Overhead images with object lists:
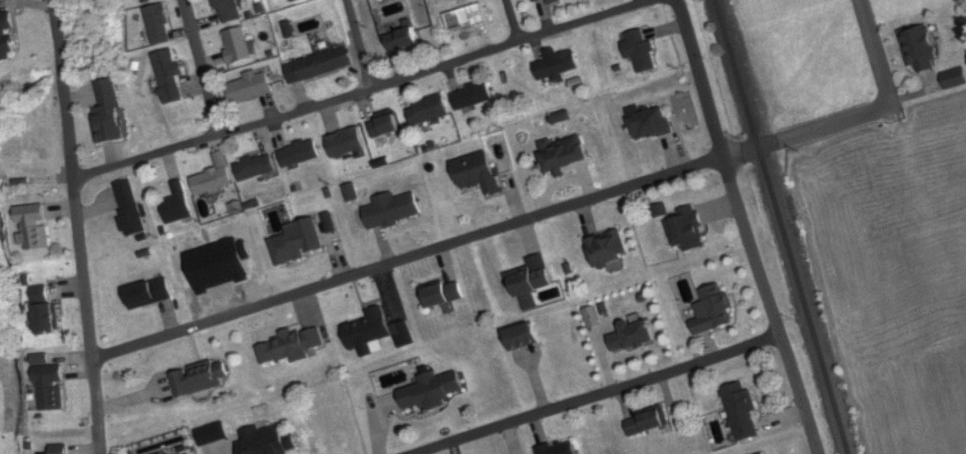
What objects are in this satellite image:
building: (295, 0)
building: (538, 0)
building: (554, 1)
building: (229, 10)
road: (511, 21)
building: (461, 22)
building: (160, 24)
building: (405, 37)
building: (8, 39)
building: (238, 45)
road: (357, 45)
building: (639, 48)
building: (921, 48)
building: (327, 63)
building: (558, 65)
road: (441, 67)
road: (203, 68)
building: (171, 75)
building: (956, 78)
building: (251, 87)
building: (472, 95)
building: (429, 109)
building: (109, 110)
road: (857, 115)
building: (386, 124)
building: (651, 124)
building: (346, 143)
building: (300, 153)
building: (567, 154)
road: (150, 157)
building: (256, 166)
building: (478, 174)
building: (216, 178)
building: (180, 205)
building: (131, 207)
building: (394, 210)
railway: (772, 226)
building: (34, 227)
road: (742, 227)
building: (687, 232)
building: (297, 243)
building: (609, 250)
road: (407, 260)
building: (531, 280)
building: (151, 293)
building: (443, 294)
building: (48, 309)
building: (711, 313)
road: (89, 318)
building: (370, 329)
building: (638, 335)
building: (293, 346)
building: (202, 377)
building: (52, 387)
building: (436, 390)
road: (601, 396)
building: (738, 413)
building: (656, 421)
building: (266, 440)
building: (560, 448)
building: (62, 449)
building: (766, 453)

:: Brief ::
One exact copy of the data is required, and it should hold no pictures.

:: Answer for this exercise ::
What objects are in this satellite image:
building: (295, 0)
building: (538, 0)
building: (554, 1)
building: (229, 10)
road: (511, 21)
building: (461, 22)
building: (160, 24)
building: (405, 37)
building: (8, 39)
building: (238, 45)
road: (357, 45)
building: (639, 48)
building: (921, 48)
building: (327, 63)
building: (558, 65)
road: (441, 67)
road: (203, 68)
building: (171, 75)
building: (956, 78)
building: (251, 87)
building: (472, 95)
building: (429, 109)
building: (109, 110)
road: (857, 115)
building: (386, 124)
building: (651, 124)
building: (346, 143)
building: (300, 153)
building: (567, 154)
road: (150, 157)
building: (256, 166)
building: (478, 174)
building: (216, 178)
building: (180, 205)
building: (131, 207)
building: (394, 210)
railway: (772, 226)
building: (34, 227)
road: (742, 227)
building: (687, 232)
building: (297, 243)
building: (609, 250)
road: (407, 260)
building: (531, 280)
building: (151, 293)
building: (443, 294)
building: (48, 309)
building: (711, 313)
road: (89, 318)
building: (370, 329)
building: (638, 335)
building: (293, 346)
building: (202, 377)
building: (52, 387)
building: (436, 390)
road: (601, 396)
building: (738, 413)
building: (656, 421)
building: (266, 440)
building: (560, 448)
building: (62, 449)
building: (766, 453)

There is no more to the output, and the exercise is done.